**Activity:**
Go line by line through the data below and work out how many lines contain "glasses"; the answer is that number alone.

==========

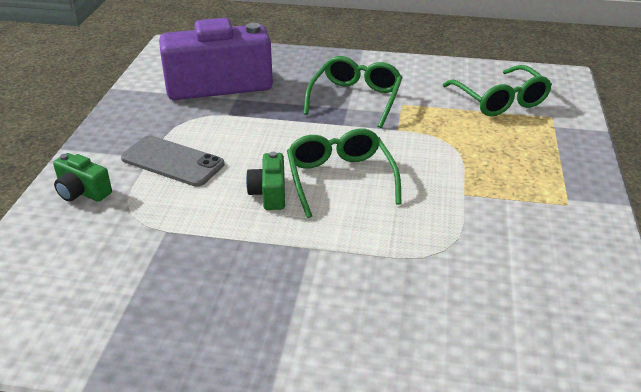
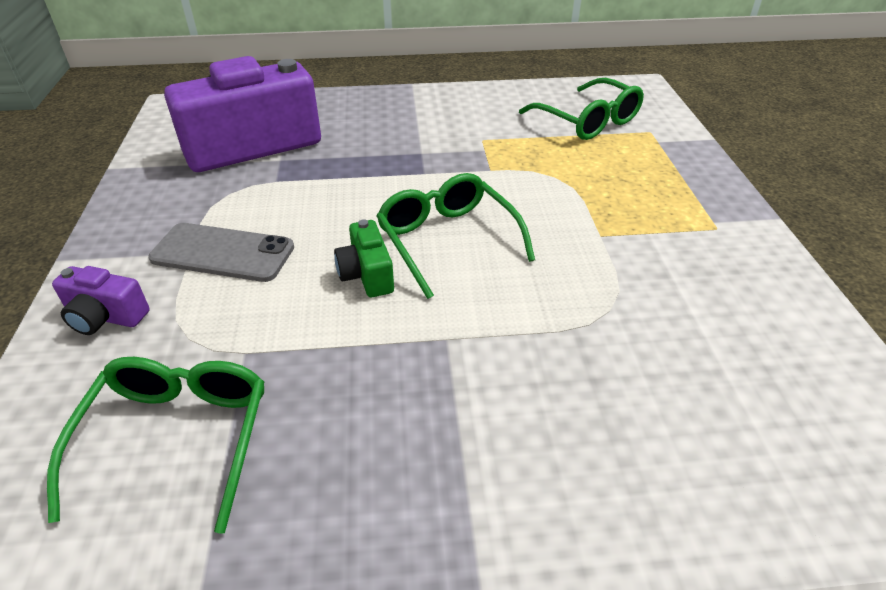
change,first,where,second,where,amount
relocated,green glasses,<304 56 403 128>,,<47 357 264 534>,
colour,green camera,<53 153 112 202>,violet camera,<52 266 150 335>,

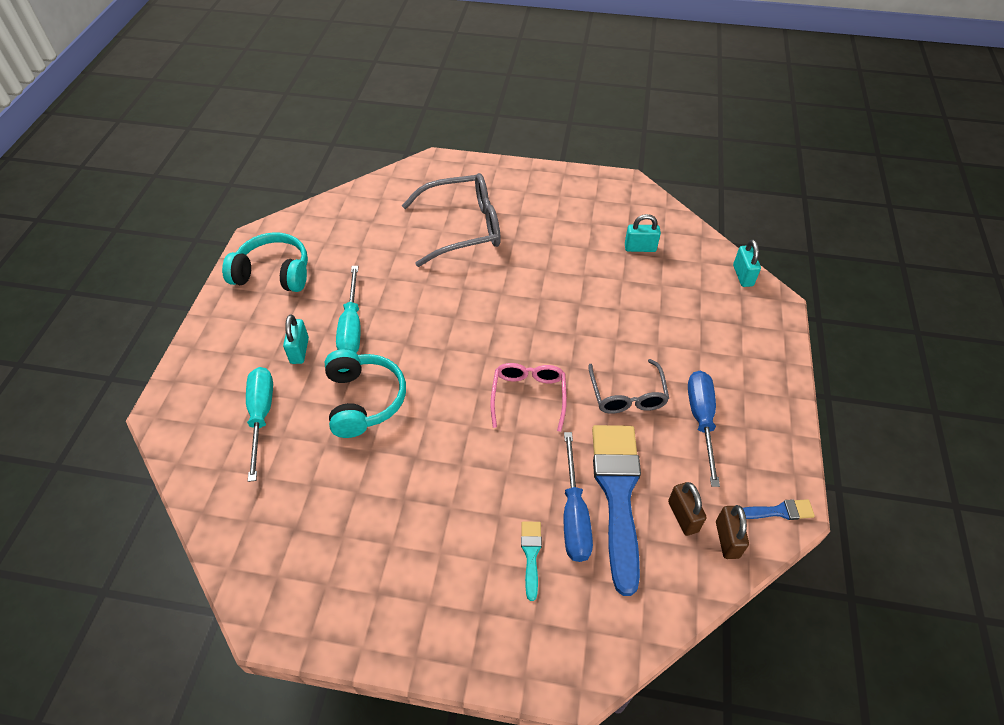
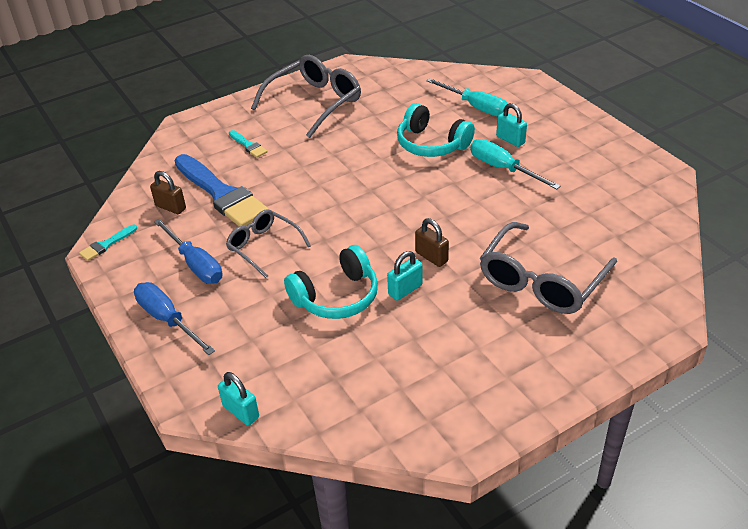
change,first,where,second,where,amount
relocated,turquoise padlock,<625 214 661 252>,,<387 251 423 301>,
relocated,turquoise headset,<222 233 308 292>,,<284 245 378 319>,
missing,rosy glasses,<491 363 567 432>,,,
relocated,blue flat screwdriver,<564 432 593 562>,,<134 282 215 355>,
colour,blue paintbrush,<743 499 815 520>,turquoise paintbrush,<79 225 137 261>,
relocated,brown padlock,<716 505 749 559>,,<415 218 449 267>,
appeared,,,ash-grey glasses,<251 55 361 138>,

==========

**Your solution:**
3